[To be done]:
Rewrite all the rows below as one numbered list, skipping blank lines. Leave the pictures out of the list.

[Data shown]:
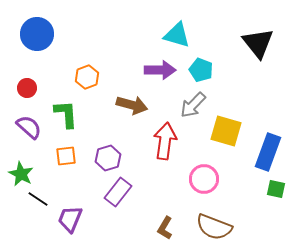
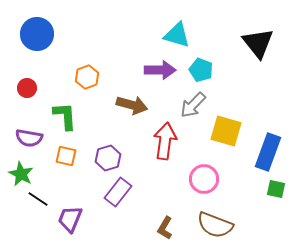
green L-shape: moved 1 px left, 2 px down
purple semicircle: moved 11 px down; rotated 148 degrees clockwise
orange square: rotated 20 degrees clockwise
brown semicircle: moved 1 px right, 2 px up
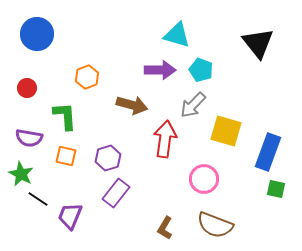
red arrow: moved 2 px up
purple rectangle: moved 2 px left, 1 px down
purple trapezoid: moved 3 px up
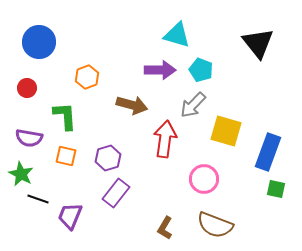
blue circle: moved 2 px right, 8 px down
black line: rotated 15 degrees counterclockwise
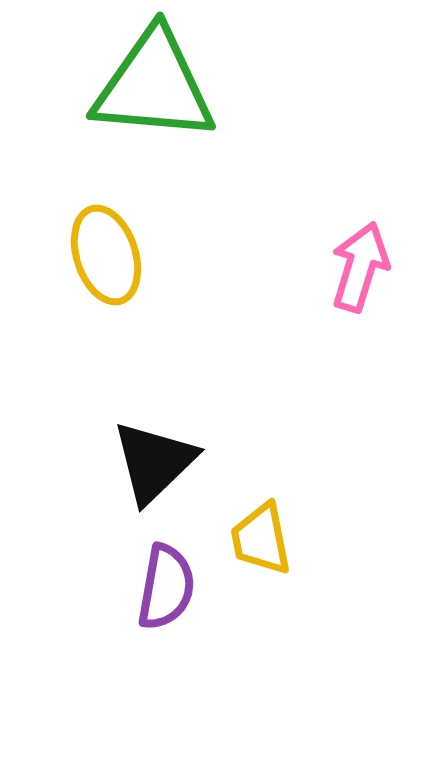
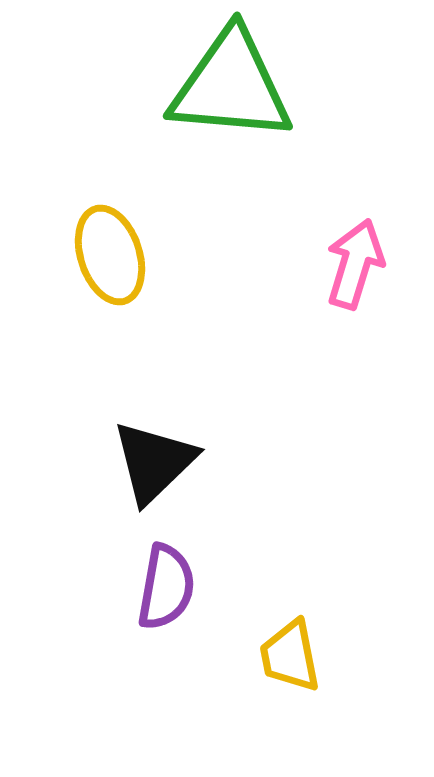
green triangle: moved 77 px right
yellow ellipse: moved 4 px right
pink arrow: moved 5 px left, 3 px up
yellow trapezoid: moved 29 px right, 117 px down
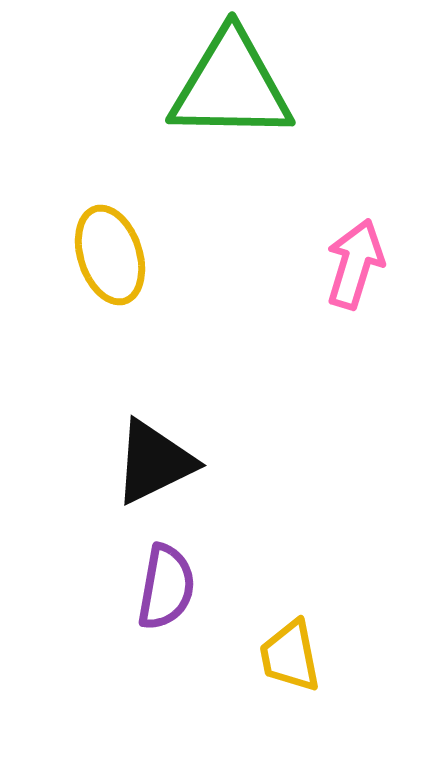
green triangle: rotated 4 degrees counterclockwise
black triangle: rotated 18 degrees clockwise
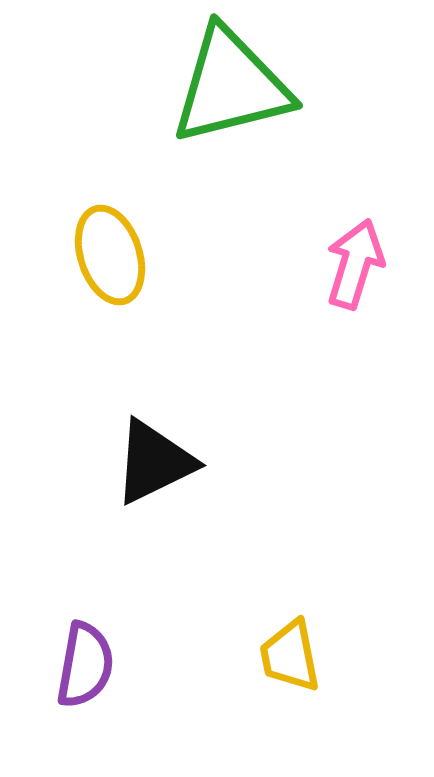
green triangle: rotated 15 degrees counterclockwise
purple semicircle: moved 81 px left, 78 px down
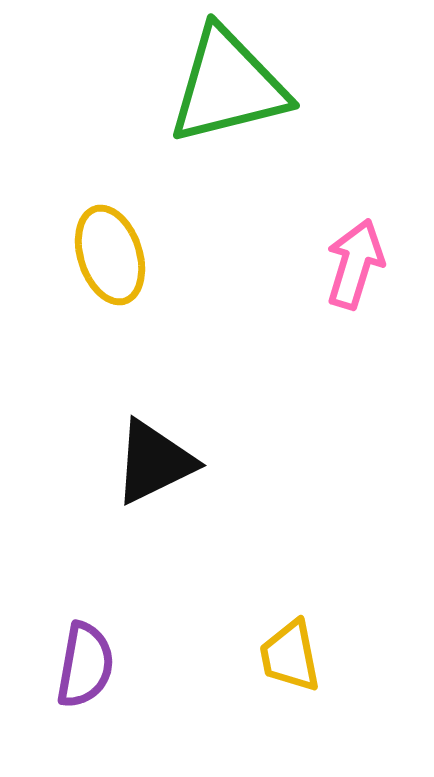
green triangle: moved 3 px left
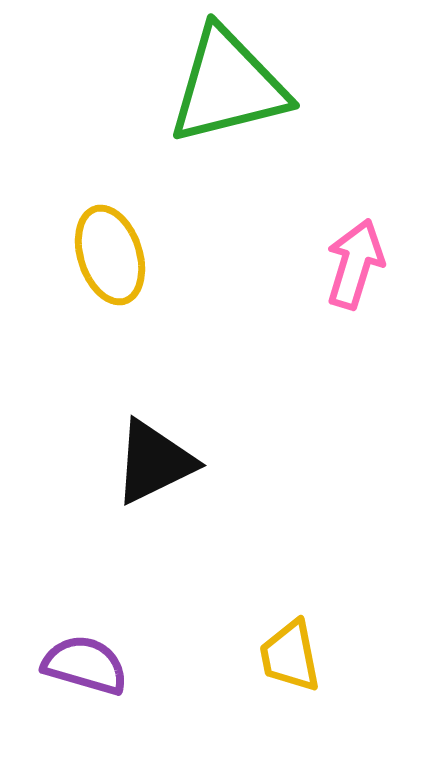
purple semicircle: rotated 84 degrees counterclockwise
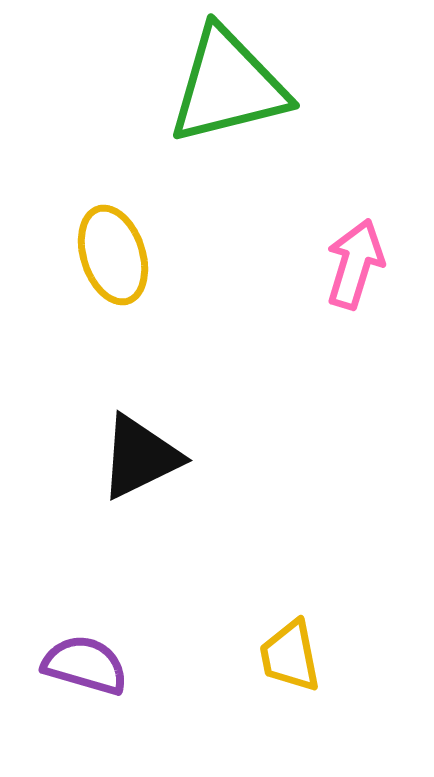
yellow ellipse: moved 3 px right
black triangle: moved 14 px left, 5 px up
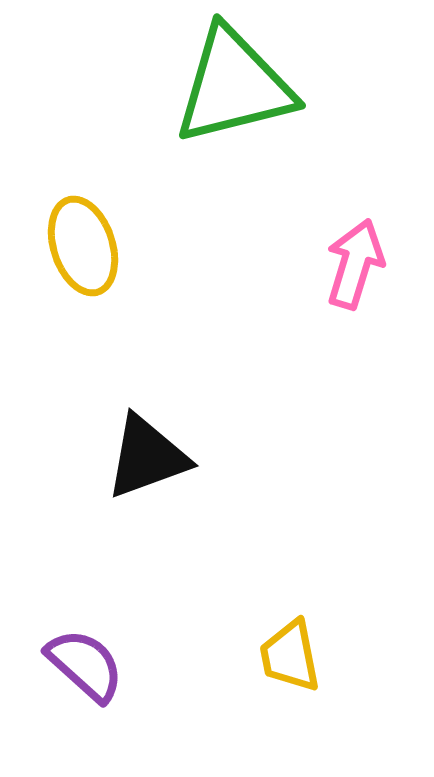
green triangle: moved 6 px right
yellow ellipse: moved 30 px left, 9 px up
black triangle: moved 7 px right; rotated 6 degrees clockwise
purple semicircle: rotated 26 degrees clockwise
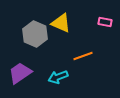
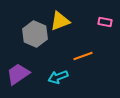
yellow triangle: moved 1 px left, 2 px up; rotated 45 degrees counterclockwise
purple trapezoid: moved 2 px left, 1 px down
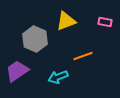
yellow triangle: moved 6 px right
gray hexagon: moved 5 px down
purple trapezoid: moved 1 px left, 3 px up
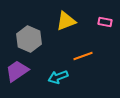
gray hexagon: moved 6 px left
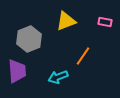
gray hexagon: rotated 15 degrees clockwise
orange line: rotated 36 degrees counterclockwise
purple trapezoid: rotated 120 degrees clockwise
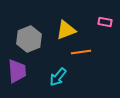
yellow triangle: moved 9 px down
orange line: moved 2 px left, 4 px up; rotated 48 degrees clockwise
cyan arrow: rotated 30 degrees counterclockwise
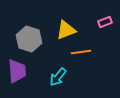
pink rectangle: rotated 32 degrees counterclockwise
gray hexagon: rotated 20 degrees counterclockwise
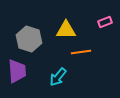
yellow triangle: rotated 20 degrees clockwise
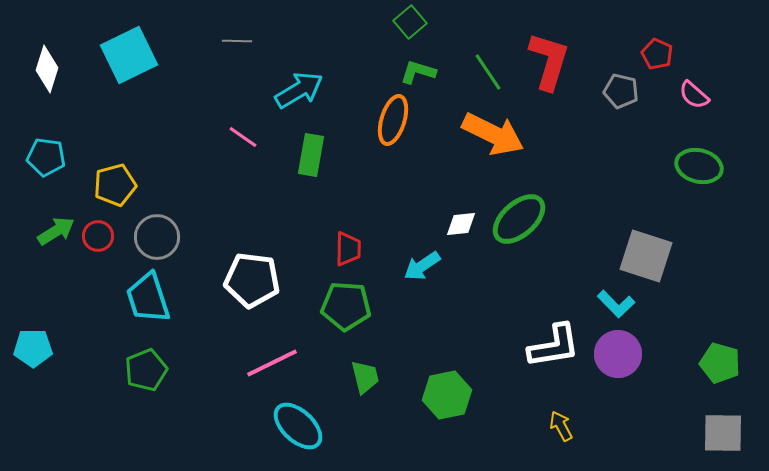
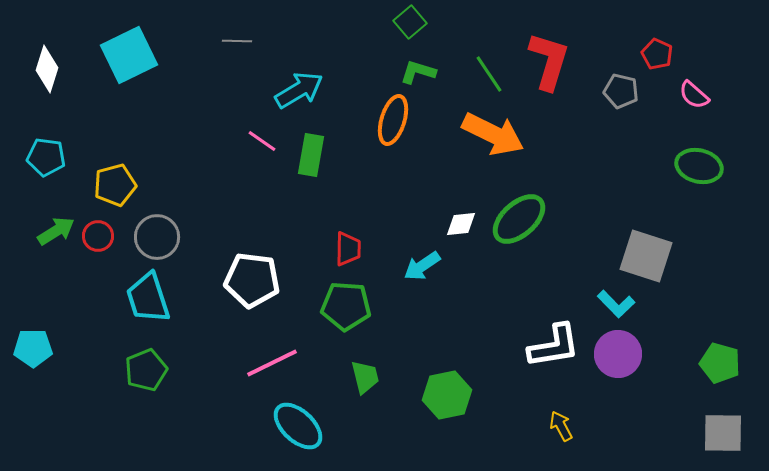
green line at (488, 72): moved 1 px right, 2 px down
pink line at (243, 137): moved 19 px right, 4 px down
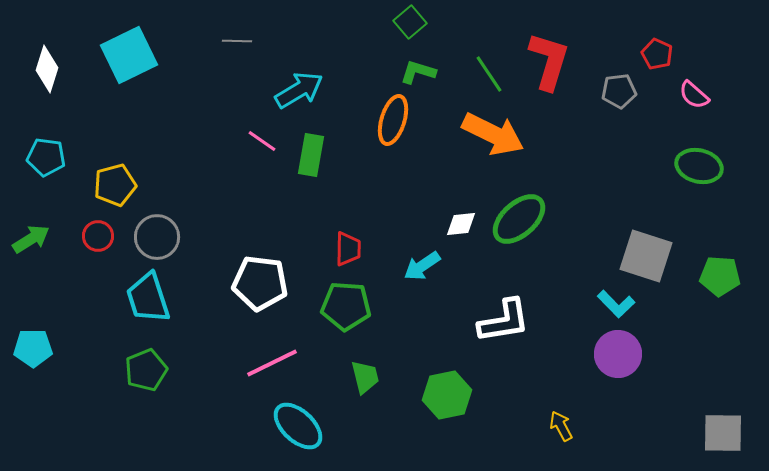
gray pentagon at (621, 91): moved 2 px left; rotated 20 degrees counterclockwise
green arrow at (56, 231): moved 25 px left, 8 px down
white pentagon at (252, 280): moved 8 px right, 3 px down
white L-shape at (554, 346): moved 50 px left, 25 px up
green pentagon at (720, 363): moved 87 px up; rotated 12 degrees counterclockwise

[Solution below]:
1. green L-shape: moved 1 px left, 2 px down
2. purple semicircle: moved 11 px down; rotated 148 degrees clockwise
3. orange square: rotated 20 degrees clockwise
4. brown semicircle: moved 1 px right, 2 px up
5. red arrow: moved 2 px up
6. purple rectangle: moved 2 px left, 1 px down
7. purple trapezoid: moved 3 px up
8. blue circle: moved 2 px right, 8 px down
9. black line: rotated 15 degrees counterclockwise
10. green triangle: moved 77 px right
11. yellow ellipse: moved 4 px right
12. pink arrow: moved 5 px left, 3 px up
13. yellow trapezoid: moved 29 px right, 117 px down
14. green triangle: rotated 4 degrees counterclockwise
15. black triangle: rotated 18 degrees clockwise
16. green triangle: rotated 15 degrees counterclockwise
17. purple semicircle: moved 81 px left, 78 px down
18. green triangle: moved 3 px left
19. purple semicircle: rotated 84 degrees counterclockwise
20. yellow ellipse: moved 3 px right
21. black triangle: moved 14 px left, 5 px up
22. green triangle: moved 6 px right
23. yellow ellipse: moved 30 px left, 9 px up
24. black triangle: moved 7 px right; rotated 6 degrees clockwise
25. purple semicircle: rotated 26 degrees clockwise
26. yellow triangle: moved 1 px left, 2 px up; rotated 45 degrees counterclockwise
27. purple trapezoid: moved 2 px left, 1 px down
28. yellow triangle: moved 6 px right
29. gray hexagon: moved 5 px down
30. purple trapezoid: moved 1 px left, 3 px up
31. gray hexagon: moved 6 px left
32. gray hexagon: rotated 15 degrees clockwise
33. orange line: rotated 36 degrees counterclockwise
34. purple trapezoid: rotated 120 degrees clockwise
35. yellow triangle: moved 9 px down
36. orange line: moved 2 px left, 4 px up; rotated 48 degrees clockwise
37. cyan arrow: rotated 30 degrees counterclockwise
38. pink rectangle: rotated 32 degrees counterclockwise
39. gray hexagon: rotated 20 degrees counterclockwise
40. yellow triangle: rotated 20 degrees clockwise
41. green line at (488, 72): moved 1 px right, 2 px down
42. pink line at (243, 137): moved 19 px right, 4 px down
43. gray pentagon at (621, 91): moved 2 px left; rotated 20 degrees counterclockwise
44. green arrow at (56, 231): moved 25 px left, 8 px down
45. white pentagon at (252, 280): moved 8 px right, 3 px down
46. white L-shape at (554, 346): moved 50 px left, 25 px up
47. green pentagon at (720, 363): moved 87 px up; rotated 12 degrees counterclockwise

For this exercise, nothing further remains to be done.